[INPUT DATA — start]
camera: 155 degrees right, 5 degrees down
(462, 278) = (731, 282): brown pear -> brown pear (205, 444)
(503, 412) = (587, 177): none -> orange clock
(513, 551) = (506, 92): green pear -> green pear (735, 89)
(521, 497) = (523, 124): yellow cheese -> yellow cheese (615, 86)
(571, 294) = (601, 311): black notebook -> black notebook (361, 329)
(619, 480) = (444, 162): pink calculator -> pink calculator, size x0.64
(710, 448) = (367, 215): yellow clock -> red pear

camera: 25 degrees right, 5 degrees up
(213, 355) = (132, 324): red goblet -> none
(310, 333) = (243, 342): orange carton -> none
[INPUT DATA — finish]
[INPUT DATA — start]
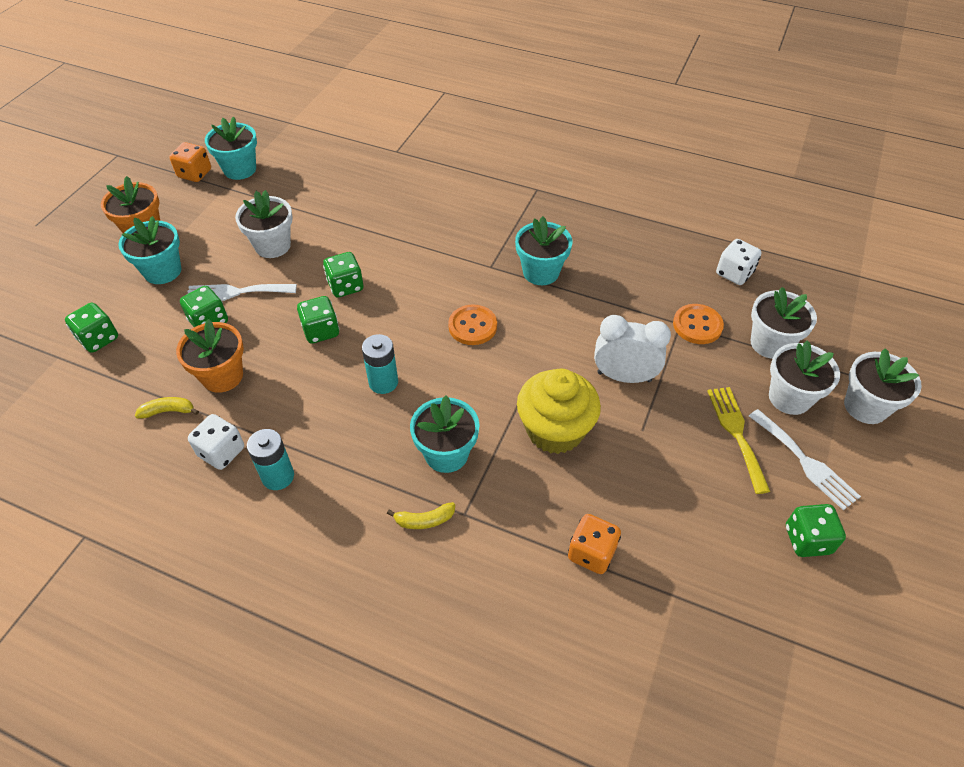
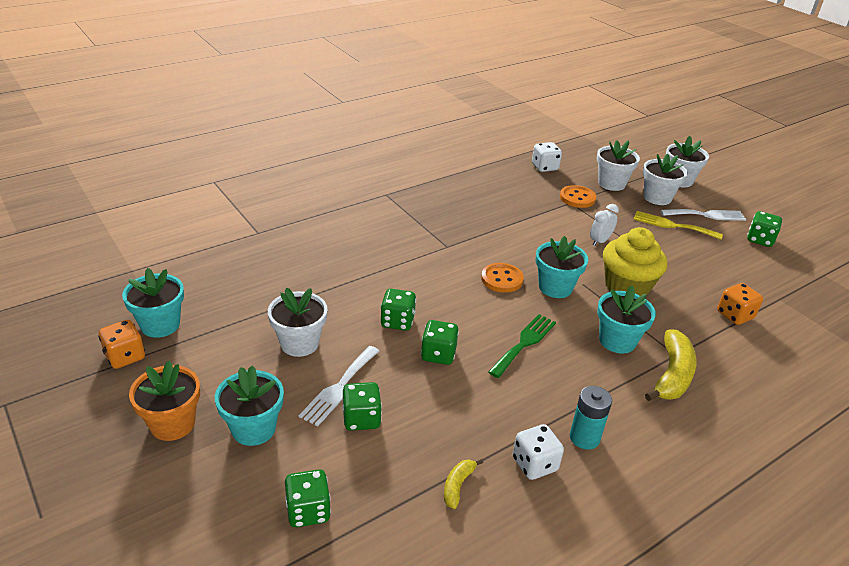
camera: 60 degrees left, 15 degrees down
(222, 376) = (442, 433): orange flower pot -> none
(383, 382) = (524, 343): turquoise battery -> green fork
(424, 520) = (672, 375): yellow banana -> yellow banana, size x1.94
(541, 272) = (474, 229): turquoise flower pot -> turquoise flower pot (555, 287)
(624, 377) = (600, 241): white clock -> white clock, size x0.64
[INPUT DATA — finish]
[INPUT DATA — start]
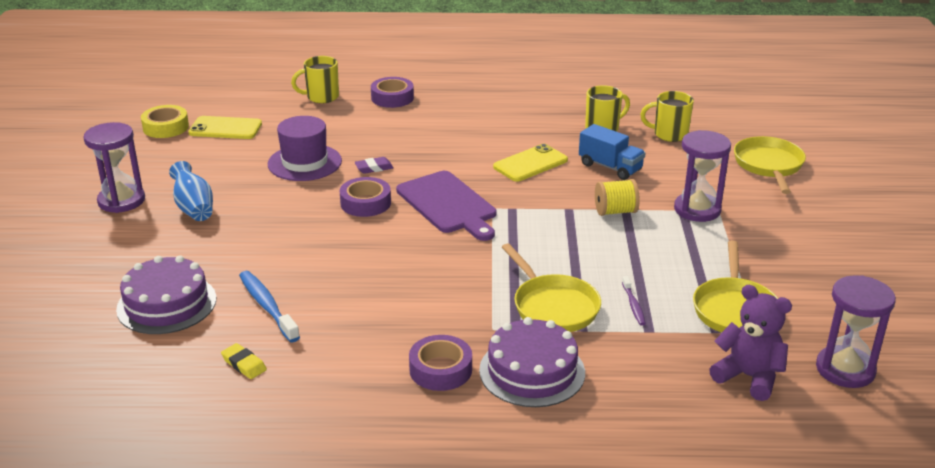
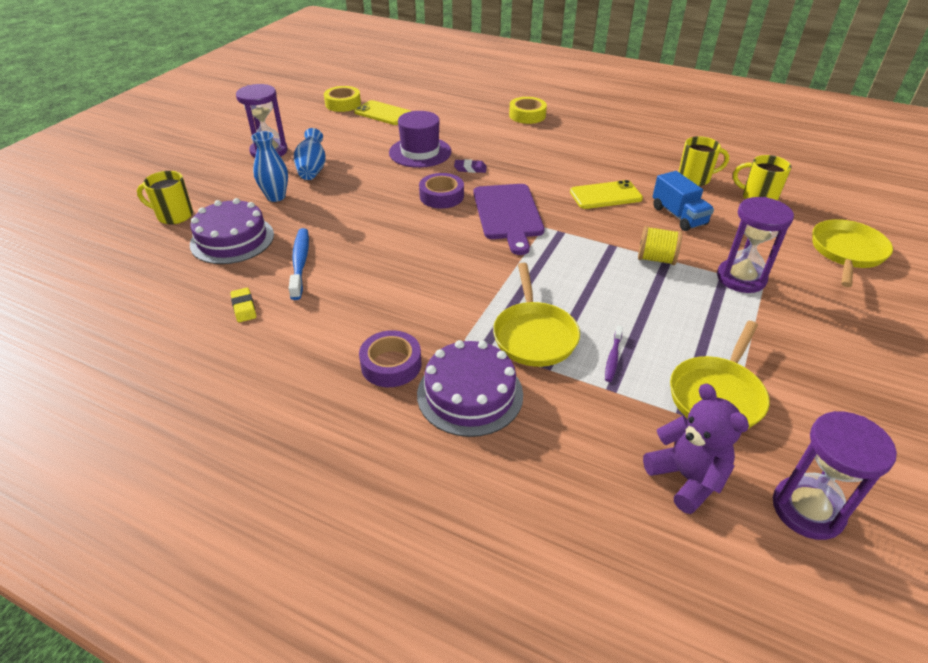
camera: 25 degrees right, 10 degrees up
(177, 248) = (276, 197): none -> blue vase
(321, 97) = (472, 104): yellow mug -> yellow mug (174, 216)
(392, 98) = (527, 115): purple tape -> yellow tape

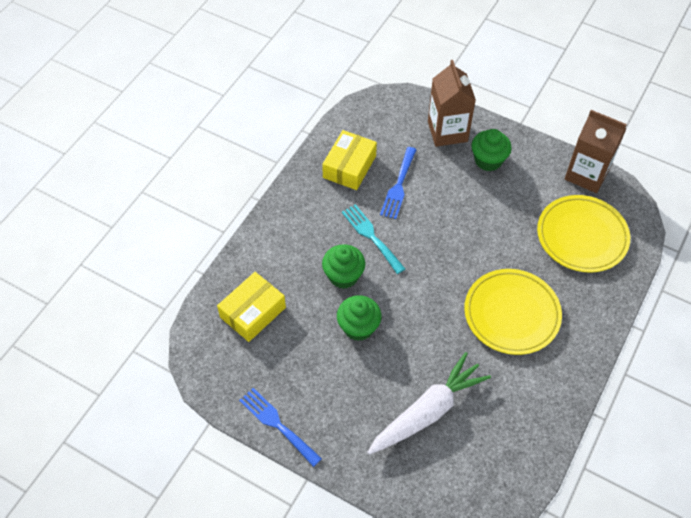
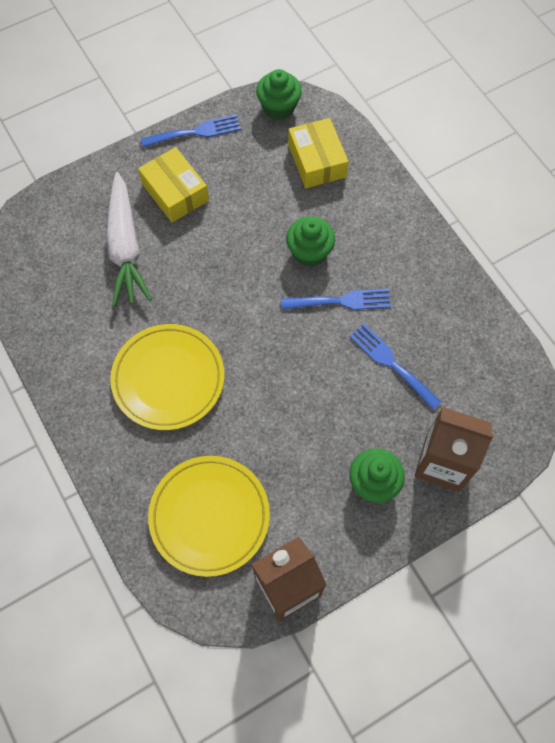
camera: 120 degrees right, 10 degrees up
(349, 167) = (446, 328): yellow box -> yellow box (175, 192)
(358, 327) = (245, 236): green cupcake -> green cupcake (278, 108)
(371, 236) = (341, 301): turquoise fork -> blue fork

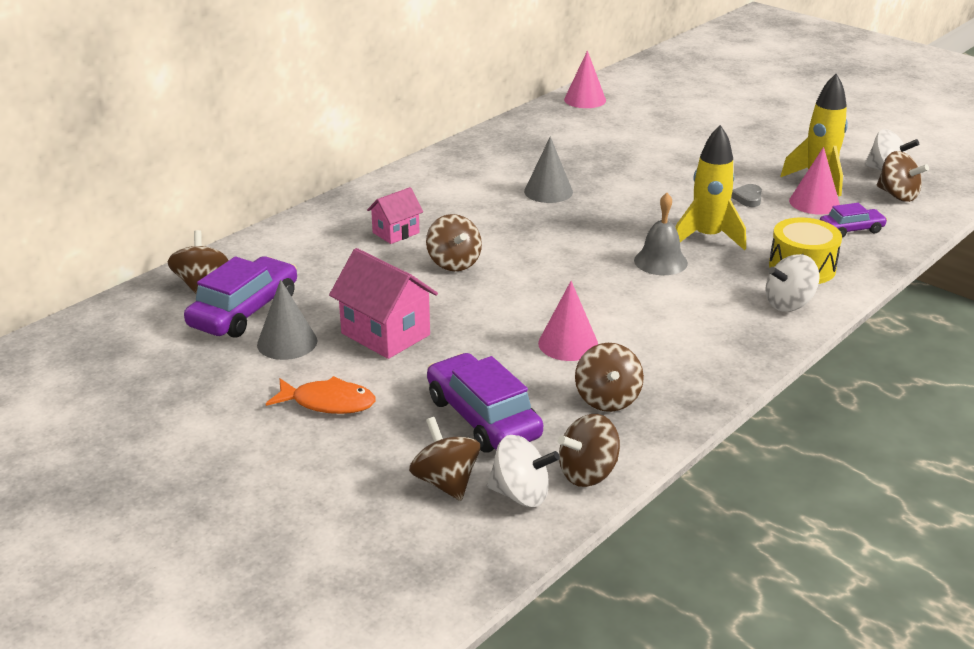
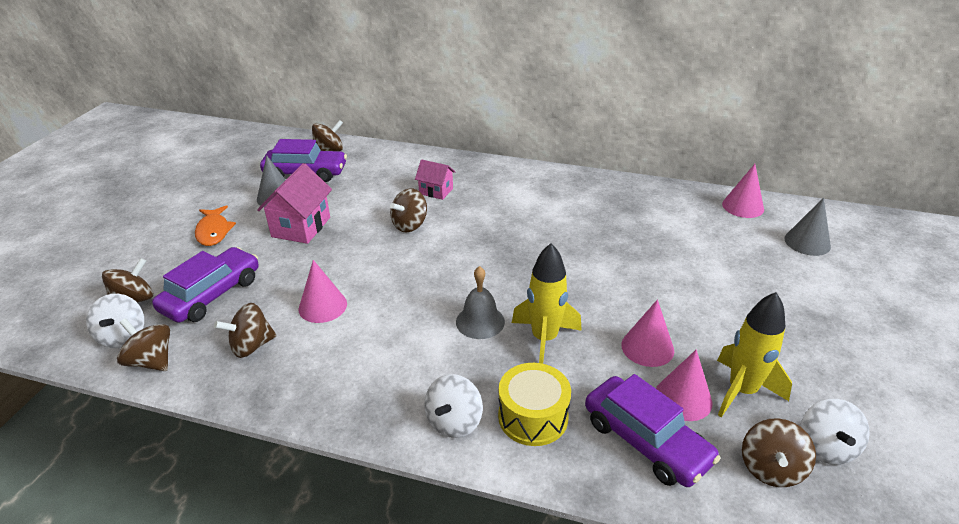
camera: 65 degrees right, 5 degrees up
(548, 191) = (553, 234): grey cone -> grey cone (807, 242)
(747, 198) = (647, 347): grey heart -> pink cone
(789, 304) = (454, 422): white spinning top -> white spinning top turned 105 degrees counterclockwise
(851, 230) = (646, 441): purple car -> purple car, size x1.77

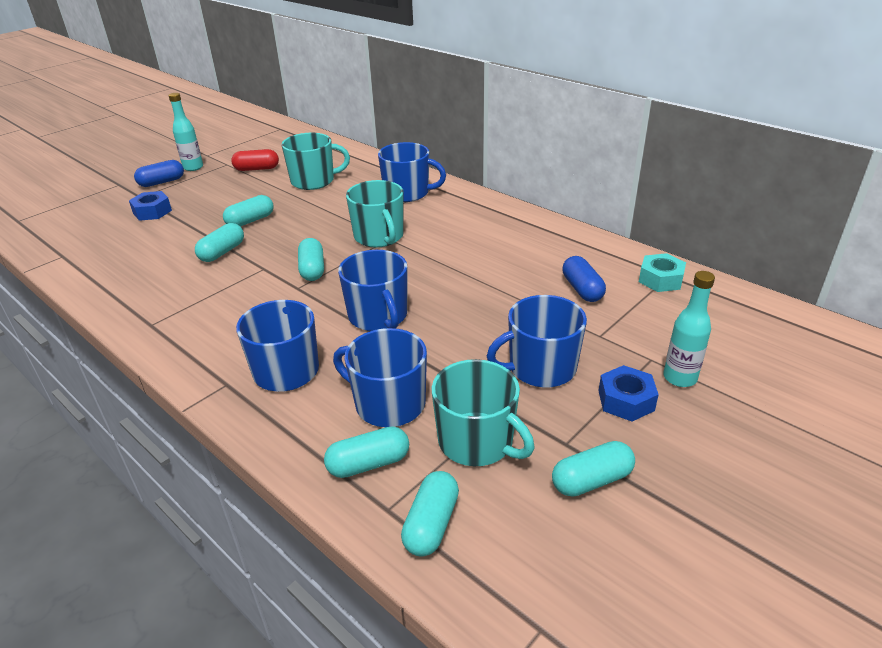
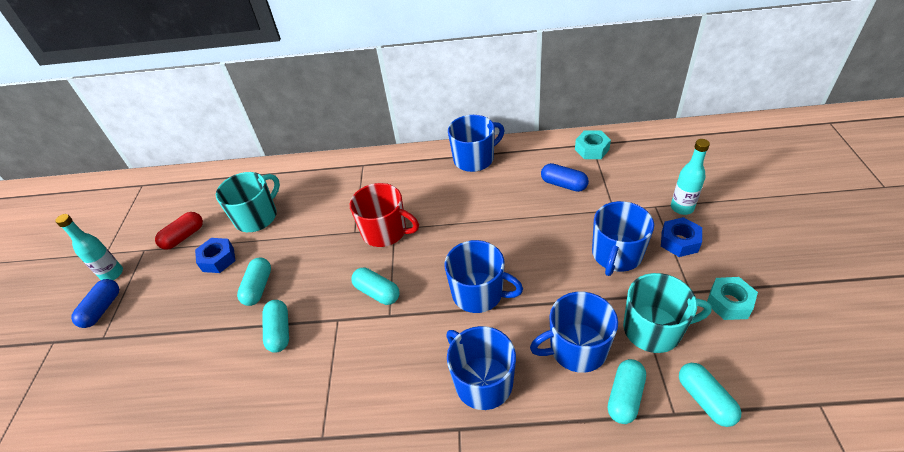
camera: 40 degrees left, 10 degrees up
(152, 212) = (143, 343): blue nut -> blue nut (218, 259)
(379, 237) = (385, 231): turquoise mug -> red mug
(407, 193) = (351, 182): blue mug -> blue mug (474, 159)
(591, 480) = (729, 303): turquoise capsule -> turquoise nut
[INPUT DATA — finish]
### WORK REQUIRED
Pictures excluded, give again exactly and only the lines of the material above from the line with "camera: 65 degrees right, 5 degrees up" through the line with "(591, 480) = (729, 303): turquoise".

### EXERCISE SOLUTION
camera: 65 degrees right, 5 degrees up
(548, 191) = (553, 234): grey cone -> grey cone (807, 242)
(747, 198) = (647, 347): grey heart -> pink cone
(789, 304) = (454, 422): white spinning top -> white spinning top turned 105 degrees counterclockwise
(851, 230) = (646, 441): purple car -> purple car, size x1.77

camera: 40 degrees left, 10 degrees up
(152, 212) = (143, 343): blue nut -> blue nut (218, 259)
(379, 237) = (385, 231): turquoise mug -> red mug
(407, 193) = (351, 182): blue mug -> blue mug (474, 159)
(591, 480) = (729, 303): turquoise capsule -> turquoise nut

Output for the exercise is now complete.